DATA FOR THIS TASK:
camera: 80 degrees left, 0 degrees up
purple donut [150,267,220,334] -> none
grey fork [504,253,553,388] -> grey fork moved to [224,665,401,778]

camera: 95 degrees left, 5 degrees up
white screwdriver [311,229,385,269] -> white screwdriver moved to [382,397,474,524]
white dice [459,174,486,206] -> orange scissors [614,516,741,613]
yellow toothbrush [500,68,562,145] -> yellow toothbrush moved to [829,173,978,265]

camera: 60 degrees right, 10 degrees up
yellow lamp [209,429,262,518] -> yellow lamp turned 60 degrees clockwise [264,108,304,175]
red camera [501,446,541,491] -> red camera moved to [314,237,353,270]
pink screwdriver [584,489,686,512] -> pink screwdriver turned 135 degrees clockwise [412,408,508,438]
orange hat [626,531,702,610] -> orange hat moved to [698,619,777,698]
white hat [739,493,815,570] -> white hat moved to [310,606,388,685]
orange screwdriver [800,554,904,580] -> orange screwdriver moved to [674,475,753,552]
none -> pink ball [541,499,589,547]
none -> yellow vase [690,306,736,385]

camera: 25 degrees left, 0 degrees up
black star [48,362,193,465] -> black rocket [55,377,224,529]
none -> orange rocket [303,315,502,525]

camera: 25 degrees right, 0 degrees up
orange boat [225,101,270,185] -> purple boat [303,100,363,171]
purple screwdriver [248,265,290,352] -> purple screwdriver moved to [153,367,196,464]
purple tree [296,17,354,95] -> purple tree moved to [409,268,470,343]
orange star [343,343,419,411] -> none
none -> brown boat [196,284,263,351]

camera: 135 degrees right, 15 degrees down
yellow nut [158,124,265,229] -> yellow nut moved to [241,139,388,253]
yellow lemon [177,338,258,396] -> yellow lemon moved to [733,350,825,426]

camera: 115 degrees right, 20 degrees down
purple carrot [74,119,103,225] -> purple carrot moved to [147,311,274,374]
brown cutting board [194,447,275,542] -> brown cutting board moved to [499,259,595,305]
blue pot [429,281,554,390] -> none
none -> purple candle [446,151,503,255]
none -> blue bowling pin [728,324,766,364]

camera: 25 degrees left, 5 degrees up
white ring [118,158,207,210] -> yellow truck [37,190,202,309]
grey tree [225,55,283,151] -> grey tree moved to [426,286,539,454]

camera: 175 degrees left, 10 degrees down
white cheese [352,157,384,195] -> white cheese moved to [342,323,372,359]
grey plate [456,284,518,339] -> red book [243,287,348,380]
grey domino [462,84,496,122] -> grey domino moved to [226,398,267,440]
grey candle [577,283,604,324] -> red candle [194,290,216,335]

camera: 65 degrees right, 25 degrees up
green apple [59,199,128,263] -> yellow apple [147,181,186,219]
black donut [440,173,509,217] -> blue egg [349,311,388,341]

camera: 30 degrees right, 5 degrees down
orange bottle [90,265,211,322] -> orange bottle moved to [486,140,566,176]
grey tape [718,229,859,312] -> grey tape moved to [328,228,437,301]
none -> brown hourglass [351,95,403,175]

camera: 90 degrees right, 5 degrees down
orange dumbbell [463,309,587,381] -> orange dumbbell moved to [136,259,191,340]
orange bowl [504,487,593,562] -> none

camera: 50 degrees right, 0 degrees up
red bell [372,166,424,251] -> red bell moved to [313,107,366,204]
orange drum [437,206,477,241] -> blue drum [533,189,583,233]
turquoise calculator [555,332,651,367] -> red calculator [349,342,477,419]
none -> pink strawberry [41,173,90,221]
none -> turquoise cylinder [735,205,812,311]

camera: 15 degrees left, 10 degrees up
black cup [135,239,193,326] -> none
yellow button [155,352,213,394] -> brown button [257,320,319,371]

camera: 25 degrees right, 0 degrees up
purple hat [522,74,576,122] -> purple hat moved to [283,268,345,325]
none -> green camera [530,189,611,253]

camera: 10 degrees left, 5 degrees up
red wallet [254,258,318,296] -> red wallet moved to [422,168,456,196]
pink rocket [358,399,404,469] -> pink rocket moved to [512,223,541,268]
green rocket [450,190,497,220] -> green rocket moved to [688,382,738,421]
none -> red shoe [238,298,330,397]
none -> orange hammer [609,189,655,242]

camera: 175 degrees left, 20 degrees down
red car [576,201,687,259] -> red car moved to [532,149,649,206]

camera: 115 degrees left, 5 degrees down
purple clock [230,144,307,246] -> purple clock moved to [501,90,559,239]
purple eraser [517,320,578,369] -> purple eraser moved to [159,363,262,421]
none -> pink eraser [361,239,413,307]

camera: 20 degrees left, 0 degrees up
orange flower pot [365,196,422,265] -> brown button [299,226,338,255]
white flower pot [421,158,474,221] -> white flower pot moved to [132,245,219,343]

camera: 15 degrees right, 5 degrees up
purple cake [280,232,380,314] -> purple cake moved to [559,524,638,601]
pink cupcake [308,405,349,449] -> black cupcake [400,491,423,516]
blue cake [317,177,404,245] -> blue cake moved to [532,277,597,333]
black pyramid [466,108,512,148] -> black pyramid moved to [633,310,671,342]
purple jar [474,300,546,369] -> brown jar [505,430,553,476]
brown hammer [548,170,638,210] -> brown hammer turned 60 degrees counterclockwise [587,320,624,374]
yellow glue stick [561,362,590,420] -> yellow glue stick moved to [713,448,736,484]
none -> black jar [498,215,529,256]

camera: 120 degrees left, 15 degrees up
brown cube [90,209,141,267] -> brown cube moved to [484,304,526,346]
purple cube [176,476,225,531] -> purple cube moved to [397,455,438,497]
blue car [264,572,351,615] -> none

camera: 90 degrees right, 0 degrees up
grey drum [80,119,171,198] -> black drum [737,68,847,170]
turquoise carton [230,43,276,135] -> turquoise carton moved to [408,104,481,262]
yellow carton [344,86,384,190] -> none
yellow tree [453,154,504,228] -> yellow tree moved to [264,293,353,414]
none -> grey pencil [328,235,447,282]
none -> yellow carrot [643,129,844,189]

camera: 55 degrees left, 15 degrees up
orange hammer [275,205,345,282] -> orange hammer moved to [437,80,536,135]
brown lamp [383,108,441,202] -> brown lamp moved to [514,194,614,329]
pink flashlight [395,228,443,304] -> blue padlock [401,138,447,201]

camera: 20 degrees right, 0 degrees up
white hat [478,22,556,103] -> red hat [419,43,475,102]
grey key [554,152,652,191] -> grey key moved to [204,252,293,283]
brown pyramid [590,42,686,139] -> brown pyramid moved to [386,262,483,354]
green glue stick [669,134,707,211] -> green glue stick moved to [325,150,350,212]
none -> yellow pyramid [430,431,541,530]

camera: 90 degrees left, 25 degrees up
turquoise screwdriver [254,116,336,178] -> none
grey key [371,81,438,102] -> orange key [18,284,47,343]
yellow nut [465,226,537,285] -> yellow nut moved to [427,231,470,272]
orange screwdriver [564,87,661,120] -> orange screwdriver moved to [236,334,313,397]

TASK:
In the listing above, find the line with "none -> orange rocket [303,315,502,525]" and the line with "purple screwdriver [248,265,290,352]", then print exactly those two lines and every line between them, and nothing more.

WRITTEN REPLY:
none -> orange rocket [303,315,502,525]

camera: 25 degrees right, 0 degrees up
orange boat [225,101,270,185] -> purple boat [303,100,363,171]
purple screwdriver [248,265,290,352] -> purple screwdriver moved to [153,367,196,464]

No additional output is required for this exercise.